● **EXERCISE AIM**:
Your answer must be a word-for-word copy of the data.

(Source records)
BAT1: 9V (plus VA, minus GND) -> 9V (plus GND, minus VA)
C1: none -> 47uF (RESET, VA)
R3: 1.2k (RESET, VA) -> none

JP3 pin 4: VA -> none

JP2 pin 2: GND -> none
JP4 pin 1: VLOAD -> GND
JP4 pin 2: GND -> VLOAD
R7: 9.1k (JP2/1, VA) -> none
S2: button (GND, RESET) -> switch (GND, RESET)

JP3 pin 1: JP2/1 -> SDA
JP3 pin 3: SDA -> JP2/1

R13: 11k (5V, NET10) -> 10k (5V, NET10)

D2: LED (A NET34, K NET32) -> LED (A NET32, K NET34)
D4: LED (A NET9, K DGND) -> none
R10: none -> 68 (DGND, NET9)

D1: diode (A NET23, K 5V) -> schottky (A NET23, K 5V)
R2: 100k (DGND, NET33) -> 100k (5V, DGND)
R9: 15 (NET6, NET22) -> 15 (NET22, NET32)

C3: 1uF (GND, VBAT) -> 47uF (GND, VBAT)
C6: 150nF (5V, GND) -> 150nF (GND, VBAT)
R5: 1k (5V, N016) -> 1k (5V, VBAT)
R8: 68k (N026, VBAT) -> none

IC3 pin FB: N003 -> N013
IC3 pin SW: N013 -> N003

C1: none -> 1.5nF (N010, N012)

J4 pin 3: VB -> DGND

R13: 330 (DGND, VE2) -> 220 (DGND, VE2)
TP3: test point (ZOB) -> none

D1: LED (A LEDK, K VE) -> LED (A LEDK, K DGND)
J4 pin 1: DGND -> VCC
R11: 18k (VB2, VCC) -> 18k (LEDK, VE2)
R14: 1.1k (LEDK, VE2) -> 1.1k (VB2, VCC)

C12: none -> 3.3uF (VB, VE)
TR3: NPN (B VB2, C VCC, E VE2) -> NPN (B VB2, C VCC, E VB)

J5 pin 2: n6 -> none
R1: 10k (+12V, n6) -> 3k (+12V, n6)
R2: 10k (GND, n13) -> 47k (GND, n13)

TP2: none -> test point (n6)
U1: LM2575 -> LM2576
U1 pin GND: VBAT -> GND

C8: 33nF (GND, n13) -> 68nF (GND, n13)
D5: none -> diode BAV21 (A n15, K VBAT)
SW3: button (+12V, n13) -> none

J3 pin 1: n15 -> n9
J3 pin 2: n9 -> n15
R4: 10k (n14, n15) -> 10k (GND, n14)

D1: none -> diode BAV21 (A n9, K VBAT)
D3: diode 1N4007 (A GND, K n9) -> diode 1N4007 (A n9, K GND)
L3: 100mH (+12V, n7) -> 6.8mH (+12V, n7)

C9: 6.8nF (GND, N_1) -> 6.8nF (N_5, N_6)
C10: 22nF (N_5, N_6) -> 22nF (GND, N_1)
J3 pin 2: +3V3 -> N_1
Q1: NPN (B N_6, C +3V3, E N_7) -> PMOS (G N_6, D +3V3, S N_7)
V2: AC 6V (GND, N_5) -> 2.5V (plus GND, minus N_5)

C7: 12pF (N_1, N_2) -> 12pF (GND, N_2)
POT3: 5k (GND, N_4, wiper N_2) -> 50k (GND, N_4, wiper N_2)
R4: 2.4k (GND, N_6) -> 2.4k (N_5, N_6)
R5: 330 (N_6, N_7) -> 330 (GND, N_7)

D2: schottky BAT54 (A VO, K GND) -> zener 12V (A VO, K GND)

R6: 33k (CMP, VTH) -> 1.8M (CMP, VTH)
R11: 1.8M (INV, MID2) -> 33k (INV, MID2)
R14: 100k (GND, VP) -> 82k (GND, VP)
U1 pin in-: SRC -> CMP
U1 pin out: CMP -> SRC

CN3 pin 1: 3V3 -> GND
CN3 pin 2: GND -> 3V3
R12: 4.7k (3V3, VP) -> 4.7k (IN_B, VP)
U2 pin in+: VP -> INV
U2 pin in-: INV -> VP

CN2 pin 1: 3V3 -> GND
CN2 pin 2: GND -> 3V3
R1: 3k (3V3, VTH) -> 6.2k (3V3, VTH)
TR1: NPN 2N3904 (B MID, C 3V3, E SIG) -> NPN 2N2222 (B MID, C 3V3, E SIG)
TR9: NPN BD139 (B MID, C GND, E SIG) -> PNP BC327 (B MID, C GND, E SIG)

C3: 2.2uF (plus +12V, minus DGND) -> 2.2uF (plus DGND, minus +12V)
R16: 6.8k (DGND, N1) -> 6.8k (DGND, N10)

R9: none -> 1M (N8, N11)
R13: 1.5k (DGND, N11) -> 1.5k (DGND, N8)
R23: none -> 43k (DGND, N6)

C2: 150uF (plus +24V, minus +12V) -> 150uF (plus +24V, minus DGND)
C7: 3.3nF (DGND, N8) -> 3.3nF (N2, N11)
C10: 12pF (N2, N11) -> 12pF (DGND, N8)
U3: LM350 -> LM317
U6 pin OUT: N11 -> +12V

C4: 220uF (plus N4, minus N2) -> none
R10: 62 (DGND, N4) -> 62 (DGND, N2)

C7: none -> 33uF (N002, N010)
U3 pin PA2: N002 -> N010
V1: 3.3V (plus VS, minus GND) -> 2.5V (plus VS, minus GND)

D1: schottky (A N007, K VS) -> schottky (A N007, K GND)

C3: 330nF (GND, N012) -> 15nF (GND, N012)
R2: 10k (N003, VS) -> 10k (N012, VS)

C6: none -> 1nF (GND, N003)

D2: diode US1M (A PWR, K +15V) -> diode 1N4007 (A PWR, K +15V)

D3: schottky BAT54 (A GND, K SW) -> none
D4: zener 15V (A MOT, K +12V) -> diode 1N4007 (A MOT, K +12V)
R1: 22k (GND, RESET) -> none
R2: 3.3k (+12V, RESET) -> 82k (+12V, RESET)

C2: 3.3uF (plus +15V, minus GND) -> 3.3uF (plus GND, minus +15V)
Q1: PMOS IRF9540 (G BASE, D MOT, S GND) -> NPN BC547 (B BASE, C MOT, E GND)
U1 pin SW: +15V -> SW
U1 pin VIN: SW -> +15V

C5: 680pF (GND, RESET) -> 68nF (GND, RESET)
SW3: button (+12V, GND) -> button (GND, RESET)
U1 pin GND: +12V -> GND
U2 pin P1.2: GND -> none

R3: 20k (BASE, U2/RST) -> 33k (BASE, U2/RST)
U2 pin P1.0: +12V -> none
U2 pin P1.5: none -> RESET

● **PROBLEM SOLUTION**:
BAT1: 9V (plus VA, minus GND) -> 9V (plus GND, minus VA)
C1: none -> 47uF (RESET, VA)
R3: 1.2k (RESET, VA) -> none

JP3 pin 4: VA -> none

JP2 pin 2: GND -> none
JP4 pin 1: VLOAD -> GND
JP4 pin 2: GND -> VLOAD
R7: 9.1k (JP2/1, VA) -> none
S2: button (GND, RESET) -> switch (GND, RESET)

JP3 pin 1: JP2/1 -> SDA
JP3 pin 3: SDA -> JP2/1

R13: 11k (5V, NET10) -> 10k (5V, NET10)

D2: LED (A NET34, K NET32) -> LED (A NET32, K NET34)
D4: LED (A NET9, K DGND) -> none
R10: none -> 68 (DGND, NET9)

D1: diode (A NET23, K 5V) -> schottky (A NET23, K 5V)
R2: 100k (DGND, NET33) -> 100k (5V, DGND)
R9: 15 (NET6, NET22) -> 15 (NET22, NET32)

C3: 1uF (GND, VBAT) -> 47uF (GND, VBAT)
C6: 150nF (5V, GND) -> 150nF (GND, VBAT)
R5: 1k (5V, N016) -> 1k (5V, VBAT)
R8: 68k (N026, VBAT) -> none

IC3 pin FB: N003 -> N013
IC3 pin SW: N013 -> N003

C1: none -> 1.5nF (N010, N012)

J4 pin 3: VB -> DGND

R13: 330 (DGND, VE2) -> 220 (DGND, VE2)
TP3: test point (ZOB) -> none

D1: LED (A LEDK, K VE) -> LED (A LEDK, K DGND)
J4 pin 1: DGND -> VCC
R11: 18k (VB2, VCC) -> 18k (LEDK, VE2)
R14: 1.1k (LEDK, VE2) -> 1.1k (VB2, VCC)

C12: none -> 3.3uF (VB, VE)
TR3: NPN (B VB2, C VCC, E VE2) -> NPN (B VB2, C VCC, E VB)

J5 pin 2: n6 -> none
R1: 10k (+12V, n6) -> 3k (+12V, n6)
R2: 10k (GND, n13) -> 47k (GND, n13)

TP2: none -> test point (n6)
U1: LM2575 -> LM2576
U1 pin GND: VBAT -> GND

C8: 33nF (GND, n13) -> 68nF (GND, n13)
D5: none -> diode BAV21 (A n15, K VBAT)
SW3: button (+12V, n13) -> none

J3 pin 1: n15 -> n9
J3 pin 2: n9 -> n15
R4: 10k (n14, n15) -> 10k (GND, n14)

D1: none -> diode BAV21 (A n9, K VBAT)
D3: diode 1N4007 (A GND, K n9) -> diode 1N4007 (A n9, K GND)
L3: 100mH (+12V, n7) -> 6.8mH (+12V, n7)

C9: 6.8nF (GND, N_1) -> 6.8nF (N_5, N_6)
C10: 22nF (N_5, N_6) -> 22nF (GND, N_1)
J3 pin 2: +3V3 -> N_1
Q1: NPN (B N_6, C +3V3, E N_7) -> PMOS (G N_6, D +3V3, S N_7)
V2: AC 6V (GND, N_5) -> 2.5V (plus GND, minus N_5)

C7: 12pF (N_1, N_2) -> 12pF (GND, N_2)
POT3: 5k (GND, N_4, wiper N_2) -> 50k (GND, N_4, wiper N_2)
R4: 2.4k (GND, N_6) -> 2.4k (N_5, N_6)
R5: 330 (N_6, N_7) -> 330 (GND, N_7)

D2: schottky BAT54 (A VO, K GND) -> zener 12V (A VO, K GND)

R6: 33k (CMP, VTH) -> 1.8M (CMP, VTH)
R11: 1.8M (INV, MID2) -> 33k (INV, MID2)
R14: 100k (GND, VP) -> 82k (GND, VP)
U1 pin in-: SRC -> CMP
U1 pin out: CMP -> SRC

CN3 pin 1: 3V3 -> GND
CN3 pin 2: GND -> 3V3
R12: 4.7k (3V3, VP) -> 4.7k (IN_B, VP)
U2 pin in+: VP -> INV
U2 pin in-: INV -> VP

CN2 pin 1: 3V3 -> GND
CN2 pin 2: GND -> 3V3
R1: 3k (3V3, VTH) -> 6.2k (3V3, VTH)
TR1: NPN 2N3904 (B MID, C 3V3, E SIG) -> NPN 2N2222 (B MID, C 3V3, E SIG)
TR9: NPN BD139 (B MID, C GND, E SIG) -> PNP BC327 (B MID, C GND, E SIG)

C3: 2.2uF (plus +12V, minus DGND) -> 2.2uF (plus DGND, minus +12V)
R16: 6.8k (DGND, N1) -> 6.8k (DGND, N10)

R9: none -> 1M (N8, N11)
R13: 1.5k (DGND, N11) -> 1.5k (DGND, N8)
R23: none -> 43k (DGND, N6)

C2: 150uF (plus +24V, minus +12V) -> 150uF (plus +24V, minus DGND)
C7: 3.3nF (DGND, N8) -> 3.3nF (N2, N11)
C10: 12pF (N2, N11) -> 12pF (DGND, N8)
U3: LM350 -> LM317
U6 pin OUT: N11 -> +12V

C4: 220uF (plus N4, minus N2) -> none
R10: 62 (DGND, N4) -> 62 (DGND, N2)

C7: none -> 33uF (N002, N010)
U3 pin PA2: N002 -> N010
V1: 3.3V (plus VS, minus GND) -> 2.5V (plus VS, minus GND)

D1: schottky (A N007, K VS) -> schottky (A N007, K GND)

C3: 330nF (GND, N012) -> 15nF (GND, N012)
R2: 10k (N003, VS) -> 10k (N012, VS)

C6: none -> 1nF (GND, N003)

D2: diode US1M (A PWR, K +15V) -> diode 1N4007 (A PWR, K +15V)

D3: schottky BAT54 (A GND, K SW) -> none
D4: zener 15V (A MOT, K +12V) -> diode 1N4007 (A MOT, K +12V)
R1: 22k (GND, RESET) -> none
R2: 3.3k (+12V, RESET) -> 82k (+12V, RESET)

C2: 3.3uF (plus +15V, minus GND) -> 3.3uF (plus GND, minus +15V)
Q1: PMOS IRF9540 (G BASE, D MOT, S GND) -> NPN BC547 (B BASE, C MOT, E GND)
U1 pin SW: +15V -> SW
U1 pin VIN: SW -> +15V

C5: 680pF (GND, RESET) -> 68nF (GND, RESET)
SW3: button (+12V, GND) -> button (GND, RESET)
U1 pin GND: +12V -> GND
U2 pin P1.2: GND -> none

R3: 20k (BASE, U2/RST) -> 33k (BASE, U2/RST)
U2 pin P1.0: +12V -> none
U2 pin P1.5: none -> RESET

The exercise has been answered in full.